EXERCISE PROMPT - Find all lines in the records that include the word "pptx", and copy them out.

(Records from a data source)
....

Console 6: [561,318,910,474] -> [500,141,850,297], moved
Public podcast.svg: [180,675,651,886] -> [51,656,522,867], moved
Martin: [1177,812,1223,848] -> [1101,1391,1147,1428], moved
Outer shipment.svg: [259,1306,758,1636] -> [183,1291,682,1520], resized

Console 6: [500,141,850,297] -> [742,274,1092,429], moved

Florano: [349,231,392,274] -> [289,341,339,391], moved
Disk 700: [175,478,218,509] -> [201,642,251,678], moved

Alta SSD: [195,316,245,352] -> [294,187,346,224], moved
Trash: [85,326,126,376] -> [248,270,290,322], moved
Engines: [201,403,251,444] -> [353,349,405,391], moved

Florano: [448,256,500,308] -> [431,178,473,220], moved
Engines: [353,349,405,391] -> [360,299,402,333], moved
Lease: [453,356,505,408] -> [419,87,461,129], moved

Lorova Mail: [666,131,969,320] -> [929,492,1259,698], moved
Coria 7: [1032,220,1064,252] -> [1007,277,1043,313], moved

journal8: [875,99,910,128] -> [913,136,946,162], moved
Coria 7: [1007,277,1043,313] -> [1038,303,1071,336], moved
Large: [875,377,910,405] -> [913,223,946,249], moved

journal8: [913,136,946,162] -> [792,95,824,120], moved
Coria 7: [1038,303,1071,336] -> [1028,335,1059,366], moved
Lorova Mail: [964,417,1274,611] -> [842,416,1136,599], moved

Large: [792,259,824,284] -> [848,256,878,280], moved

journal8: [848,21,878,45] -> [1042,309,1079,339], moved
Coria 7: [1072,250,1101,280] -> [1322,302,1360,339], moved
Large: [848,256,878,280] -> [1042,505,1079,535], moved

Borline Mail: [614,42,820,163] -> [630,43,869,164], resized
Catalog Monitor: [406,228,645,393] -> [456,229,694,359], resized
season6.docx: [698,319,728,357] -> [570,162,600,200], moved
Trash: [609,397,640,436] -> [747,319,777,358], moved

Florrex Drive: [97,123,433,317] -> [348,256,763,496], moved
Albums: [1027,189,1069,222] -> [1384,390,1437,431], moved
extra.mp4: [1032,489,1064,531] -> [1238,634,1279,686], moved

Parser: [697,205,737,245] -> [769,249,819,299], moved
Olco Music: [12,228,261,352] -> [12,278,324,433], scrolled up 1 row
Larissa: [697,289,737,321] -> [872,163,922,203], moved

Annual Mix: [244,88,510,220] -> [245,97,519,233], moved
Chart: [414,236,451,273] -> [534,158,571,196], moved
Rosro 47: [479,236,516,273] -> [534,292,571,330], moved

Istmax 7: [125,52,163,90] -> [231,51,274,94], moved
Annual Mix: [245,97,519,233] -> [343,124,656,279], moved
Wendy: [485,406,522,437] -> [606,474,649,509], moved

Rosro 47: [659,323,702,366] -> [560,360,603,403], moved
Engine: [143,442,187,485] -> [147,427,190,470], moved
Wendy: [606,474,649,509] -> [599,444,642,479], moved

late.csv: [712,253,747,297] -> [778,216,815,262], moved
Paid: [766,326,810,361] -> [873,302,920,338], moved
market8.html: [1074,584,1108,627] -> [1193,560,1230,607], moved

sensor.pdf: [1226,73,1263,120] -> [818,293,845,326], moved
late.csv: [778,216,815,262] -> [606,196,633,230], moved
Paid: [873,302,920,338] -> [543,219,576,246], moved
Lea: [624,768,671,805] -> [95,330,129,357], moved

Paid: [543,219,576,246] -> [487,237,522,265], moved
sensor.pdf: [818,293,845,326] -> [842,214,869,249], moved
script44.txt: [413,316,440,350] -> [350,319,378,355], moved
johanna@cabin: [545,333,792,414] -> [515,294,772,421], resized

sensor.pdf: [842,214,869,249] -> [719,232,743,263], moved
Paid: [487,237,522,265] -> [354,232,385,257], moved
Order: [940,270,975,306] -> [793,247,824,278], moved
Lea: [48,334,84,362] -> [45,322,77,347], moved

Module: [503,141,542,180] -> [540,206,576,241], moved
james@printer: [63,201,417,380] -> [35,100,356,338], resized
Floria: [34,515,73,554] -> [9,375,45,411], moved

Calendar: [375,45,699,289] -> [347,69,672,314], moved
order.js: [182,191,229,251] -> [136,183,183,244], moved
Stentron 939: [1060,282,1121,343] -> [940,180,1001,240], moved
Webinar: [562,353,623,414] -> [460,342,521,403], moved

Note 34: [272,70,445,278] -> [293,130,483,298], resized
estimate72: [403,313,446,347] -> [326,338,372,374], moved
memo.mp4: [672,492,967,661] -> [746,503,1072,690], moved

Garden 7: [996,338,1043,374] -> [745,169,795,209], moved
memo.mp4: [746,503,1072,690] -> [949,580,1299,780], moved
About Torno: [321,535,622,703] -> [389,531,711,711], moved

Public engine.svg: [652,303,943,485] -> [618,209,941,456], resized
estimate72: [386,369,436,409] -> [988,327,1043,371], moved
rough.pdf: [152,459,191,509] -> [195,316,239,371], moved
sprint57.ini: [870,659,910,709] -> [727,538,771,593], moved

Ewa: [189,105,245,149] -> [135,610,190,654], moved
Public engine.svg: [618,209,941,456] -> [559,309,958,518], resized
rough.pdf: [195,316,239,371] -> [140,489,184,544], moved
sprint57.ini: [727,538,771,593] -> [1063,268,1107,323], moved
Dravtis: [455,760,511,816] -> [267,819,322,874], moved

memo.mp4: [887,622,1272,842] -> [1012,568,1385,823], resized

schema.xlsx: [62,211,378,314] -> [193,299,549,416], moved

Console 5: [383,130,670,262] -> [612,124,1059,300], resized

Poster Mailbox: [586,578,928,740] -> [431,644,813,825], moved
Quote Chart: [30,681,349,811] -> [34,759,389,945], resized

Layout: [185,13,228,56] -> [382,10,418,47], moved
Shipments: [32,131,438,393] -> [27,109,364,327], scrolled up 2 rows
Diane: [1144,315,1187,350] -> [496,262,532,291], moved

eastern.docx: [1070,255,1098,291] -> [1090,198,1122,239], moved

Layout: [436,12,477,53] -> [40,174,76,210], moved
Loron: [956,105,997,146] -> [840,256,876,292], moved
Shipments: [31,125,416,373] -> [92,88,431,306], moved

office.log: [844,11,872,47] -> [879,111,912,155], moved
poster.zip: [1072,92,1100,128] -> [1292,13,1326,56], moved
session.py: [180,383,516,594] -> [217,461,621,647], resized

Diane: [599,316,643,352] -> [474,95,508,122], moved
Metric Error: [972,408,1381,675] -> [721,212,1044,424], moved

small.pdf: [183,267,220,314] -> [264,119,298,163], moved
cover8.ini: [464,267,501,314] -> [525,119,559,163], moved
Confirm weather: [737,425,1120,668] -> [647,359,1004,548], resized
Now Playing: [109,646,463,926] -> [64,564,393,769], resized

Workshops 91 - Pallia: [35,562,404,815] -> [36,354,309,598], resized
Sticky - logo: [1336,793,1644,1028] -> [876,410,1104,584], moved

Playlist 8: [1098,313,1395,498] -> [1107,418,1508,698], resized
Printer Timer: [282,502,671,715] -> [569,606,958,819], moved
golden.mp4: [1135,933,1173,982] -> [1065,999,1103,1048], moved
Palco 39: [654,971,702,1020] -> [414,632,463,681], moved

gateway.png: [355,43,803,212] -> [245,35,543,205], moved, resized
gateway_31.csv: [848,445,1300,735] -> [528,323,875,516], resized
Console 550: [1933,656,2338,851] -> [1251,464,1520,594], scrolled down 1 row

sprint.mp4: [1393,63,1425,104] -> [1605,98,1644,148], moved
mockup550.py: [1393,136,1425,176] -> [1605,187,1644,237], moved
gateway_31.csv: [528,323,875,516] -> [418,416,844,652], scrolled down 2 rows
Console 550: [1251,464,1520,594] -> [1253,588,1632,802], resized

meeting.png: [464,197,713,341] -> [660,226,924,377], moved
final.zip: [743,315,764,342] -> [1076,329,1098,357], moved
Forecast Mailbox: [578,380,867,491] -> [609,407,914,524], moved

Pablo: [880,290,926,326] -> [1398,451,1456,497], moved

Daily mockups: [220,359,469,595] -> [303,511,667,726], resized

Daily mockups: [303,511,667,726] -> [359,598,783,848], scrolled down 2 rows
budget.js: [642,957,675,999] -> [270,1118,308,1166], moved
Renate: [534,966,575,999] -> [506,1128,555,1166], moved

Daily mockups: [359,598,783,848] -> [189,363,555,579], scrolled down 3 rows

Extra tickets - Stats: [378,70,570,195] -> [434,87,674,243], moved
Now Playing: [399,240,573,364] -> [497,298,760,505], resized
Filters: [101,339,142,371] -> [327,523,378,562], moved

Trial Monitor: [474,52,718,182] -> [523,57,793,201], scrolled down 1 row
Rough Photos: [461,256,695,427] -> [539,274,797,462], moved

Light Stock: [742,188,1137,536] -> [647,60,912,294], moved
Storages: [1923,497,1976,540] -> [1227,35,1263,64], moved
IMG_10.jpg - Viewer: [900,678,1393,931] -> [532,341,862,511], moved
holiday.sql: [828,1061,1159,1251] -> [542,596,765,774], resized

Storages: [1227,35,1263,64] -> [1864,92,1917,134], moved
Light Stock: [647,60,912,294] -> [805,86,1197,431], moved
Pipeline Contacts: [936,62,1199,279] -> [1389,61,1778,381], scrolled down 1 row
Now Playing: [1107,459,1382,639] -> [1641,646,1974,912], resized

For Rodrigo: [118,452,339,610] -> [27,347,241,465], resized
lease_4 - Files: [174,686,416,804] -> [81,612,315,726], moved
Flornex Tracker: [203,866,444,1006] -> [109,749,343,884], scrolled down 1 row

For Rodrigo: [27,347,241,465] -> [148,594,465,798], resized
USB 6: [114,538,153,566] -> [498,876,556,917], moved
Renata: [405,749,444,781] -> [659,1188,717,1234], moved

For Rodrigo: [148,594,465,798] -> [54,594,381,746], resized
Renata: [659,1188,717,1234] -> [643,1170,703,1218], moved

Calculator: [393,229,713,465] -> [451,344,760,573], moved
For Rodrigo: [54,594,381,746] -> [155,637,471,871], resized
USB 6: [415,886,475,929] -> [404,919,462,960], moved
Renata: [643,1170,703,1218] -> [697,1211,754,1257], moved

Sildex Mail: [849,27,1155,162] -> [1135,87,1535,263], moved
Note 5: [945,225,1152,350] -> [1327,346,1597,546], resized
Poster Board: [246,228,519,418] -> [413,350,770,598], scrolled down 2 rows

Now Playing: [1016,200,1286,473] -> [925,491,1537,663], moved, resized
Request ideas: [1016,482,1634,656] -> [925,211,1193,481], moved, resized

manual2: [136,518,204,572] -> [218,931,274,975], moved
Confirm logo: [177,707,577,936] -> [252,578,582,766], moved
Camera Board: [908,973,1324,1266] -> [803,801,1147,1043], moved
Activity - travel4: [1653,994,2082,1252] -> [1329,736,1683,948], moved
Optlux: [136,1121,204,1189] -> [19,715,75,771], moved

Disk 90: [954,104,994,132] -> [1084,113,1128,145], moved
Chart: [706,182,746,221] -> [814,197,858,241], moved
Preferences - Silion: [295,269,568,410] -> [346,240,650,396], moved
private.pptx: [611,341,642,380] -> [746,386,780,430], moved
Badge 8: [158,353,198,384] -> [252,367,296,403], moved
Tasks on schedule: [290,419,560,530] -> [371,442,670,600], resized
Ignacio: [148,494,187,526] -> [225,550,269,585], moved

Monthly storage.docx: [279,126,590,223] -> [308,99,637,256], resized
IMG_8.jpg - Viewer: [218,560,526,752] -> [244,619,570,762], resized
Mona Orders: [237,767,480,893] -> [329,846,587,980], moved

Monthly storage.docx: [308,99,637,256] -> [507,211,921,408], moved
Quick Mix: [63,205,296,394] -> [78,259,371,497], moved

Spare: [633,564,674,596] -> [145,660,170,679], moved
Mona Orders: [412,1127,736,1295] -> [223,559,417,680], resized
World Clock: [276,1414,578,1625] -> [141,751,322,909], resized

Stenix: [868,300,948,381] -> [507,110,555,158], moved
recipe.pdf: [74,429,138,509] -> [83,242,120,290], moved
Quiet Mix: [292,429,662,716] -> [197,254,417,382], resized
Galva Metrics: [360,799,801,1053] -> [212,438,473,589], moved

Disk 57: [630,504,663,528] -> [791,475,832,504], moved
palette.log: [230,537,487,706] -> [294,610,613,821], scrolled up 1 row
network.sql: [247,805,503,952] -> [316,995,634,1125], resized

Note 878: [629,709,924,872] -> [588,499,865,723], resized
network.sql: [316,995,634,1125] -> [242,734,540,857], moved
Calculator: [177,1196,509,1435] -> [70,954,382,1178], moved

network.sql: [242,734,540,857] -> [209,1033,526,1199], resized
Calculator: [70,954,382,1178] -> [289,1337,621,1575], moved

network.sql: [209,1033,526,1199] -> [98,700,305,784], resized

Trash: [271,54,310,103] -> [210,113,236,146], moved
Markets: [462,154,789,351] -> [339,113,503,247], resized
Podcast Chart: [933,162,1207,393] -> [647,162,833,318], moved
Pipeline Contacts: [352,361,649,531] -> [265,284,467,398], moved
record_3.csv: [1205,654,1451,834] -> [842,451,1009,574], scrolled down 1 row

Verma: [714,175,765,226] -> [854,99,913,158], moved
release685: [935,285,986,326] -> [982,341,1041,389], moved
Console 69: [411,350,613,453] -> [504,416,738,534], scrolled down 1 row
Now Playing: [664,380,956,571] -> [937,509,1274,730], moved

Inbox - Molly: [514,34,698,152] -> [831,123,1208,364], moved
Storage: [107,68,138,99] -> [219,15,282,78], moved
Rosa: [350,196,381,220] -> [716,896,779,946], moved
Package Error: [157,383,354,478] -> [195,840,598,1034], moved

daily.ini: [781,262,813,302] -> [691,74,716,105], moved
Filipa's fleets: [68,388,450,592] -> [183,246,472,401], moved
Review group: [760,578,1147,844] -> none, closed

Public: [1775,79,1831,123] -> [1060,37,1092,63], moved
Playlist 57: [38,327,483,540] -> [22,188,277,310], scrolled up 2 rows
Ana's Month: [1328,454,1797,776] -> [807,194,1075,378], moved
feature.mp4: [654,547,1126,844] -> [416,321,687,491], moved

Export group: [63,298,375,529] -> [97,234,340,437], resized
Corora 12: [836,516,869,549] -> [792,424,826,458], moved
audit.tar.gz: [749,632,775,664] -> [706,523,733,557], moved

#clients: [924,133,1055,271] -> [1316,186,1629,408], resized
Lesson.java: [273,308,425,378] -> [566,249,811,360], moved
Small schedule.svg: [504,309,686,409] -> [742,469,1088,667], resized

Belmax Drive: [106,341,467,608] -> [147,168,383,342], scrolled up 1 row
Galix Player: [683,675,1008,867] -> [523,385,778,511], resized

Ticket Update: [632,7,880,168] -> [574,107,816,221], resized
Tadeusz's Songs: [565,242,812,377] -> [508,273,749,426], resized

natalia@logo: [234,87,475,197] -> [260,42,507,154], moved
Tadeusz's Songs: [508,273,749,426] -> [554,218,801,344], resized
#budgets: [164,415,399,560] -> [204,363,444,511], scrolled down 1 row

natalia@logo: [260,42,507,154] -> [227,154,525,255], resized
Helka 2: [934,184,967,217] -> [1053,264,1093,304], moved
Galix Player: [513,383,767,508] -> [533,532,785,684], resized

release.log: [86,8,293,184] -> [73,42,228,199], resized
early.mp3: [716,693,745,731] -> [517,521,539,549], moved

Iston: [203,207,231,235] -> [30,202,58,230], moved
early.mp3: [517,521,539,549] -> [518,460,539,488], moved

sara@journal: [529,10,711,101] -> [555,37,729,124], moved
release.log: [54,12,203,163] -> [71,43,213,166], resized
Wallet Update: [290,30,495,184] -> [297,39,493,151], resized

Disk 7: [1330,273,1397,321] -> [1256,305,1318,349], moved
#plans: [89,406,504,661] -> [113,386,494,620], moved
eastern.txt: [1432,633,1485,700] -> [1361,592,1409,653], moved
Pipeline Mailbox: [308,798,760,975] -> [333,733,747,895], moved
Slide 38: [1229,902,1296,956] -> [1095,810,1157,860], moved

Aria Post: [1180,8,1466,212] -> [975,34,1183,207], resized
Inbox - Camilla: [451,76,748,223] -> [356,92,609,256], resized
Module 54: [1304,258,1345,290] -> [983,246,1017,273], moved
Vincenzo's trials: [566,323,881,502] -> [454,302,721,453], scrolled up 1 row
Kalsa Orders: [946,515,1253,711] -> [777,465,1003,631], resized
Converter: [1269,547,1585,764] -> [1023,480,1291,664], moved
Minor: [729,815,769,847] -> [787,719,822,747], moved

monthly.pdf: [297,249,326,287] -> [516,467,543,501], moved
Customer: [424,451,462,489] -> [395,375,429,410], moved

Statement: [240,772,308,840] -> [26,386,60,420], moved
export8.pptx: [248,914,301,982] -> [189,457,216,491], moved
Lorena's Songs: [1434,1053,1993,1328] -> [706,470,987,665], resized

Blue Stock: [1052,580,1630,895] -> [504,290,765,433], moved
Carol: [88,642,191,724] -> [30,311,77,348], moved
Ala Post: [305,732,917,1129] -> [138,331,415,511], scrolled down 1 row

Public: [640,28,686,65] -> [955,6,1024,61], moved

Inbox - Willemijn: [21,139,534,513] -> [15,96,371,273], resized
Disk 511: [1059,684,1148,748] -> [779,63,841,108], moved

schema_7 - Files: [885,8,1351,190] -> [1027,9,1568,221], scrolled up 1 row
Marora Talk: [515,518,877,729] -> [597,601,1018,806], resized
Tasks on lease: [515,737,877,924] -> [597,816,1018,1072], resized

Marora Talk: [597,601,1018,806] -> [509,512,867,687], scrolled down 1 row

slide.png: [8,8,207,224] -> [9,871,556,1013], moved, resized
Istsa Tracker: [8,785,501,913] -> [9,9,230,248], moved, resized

....

RESPONSE BELOW -
private.pptx: [611,341,642,380] -> [746,386,780,430], moved
export8.pptx: [248,914,301,982] -> [189,457,216,491], moved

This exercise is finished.